EXTRACTED INFORMATION Block Start
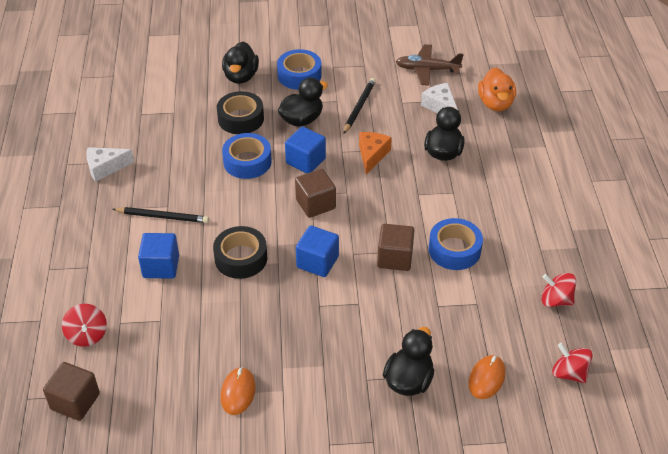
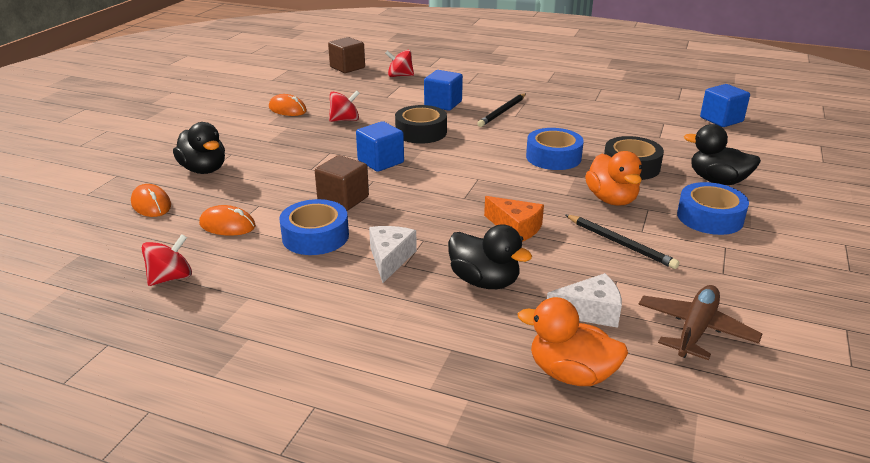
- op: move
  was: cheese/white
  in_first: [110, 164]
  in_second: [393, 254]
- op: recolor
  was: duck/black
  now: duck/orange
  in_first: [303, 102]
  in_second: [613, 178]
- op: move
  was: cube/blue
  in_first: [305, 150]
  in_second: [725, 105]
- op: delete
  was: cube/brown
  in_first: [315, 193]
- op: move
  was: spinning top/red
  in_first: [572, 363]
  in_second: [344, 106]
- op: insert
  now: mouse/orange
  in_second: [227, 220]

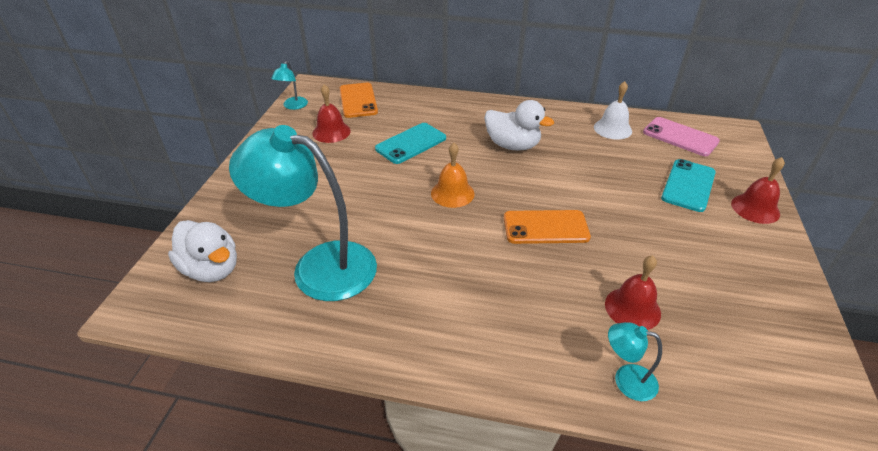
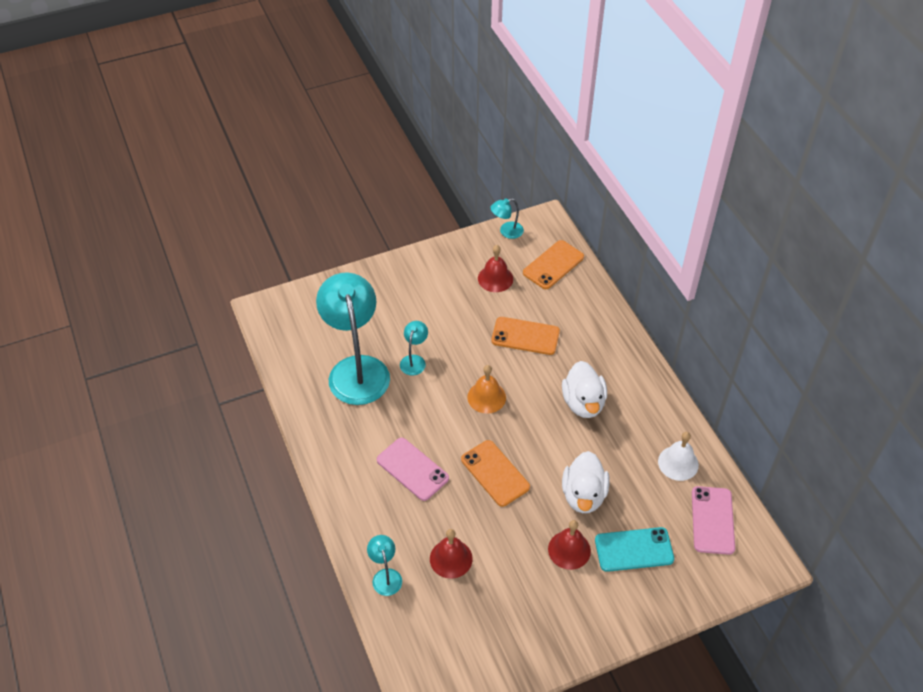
- op: move
  was: duck/white
  in_first: [202, 251]
  in_second: [586, 482]
- op: recolor
  was: phone/turquoise
  now: phone/orange
  in_first: [410, 143]
  in_second: [525, 336]
- op: move
  was: bell/red
  in_first: [758, 190]
  in_second: [569, 545]
- op: insert
  now: phone/pink
  in_second: [413, 469]
- op: insert
  now: lamp/turquoise
  in_second: [414, 348]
EXTRACTED INFORMATION Block End
### TO DO
Show every line above in which the word "orange" is found.

### WORKED SOLUTION
  now: duck/orange
  now: mouse/orange
  now: phone/orange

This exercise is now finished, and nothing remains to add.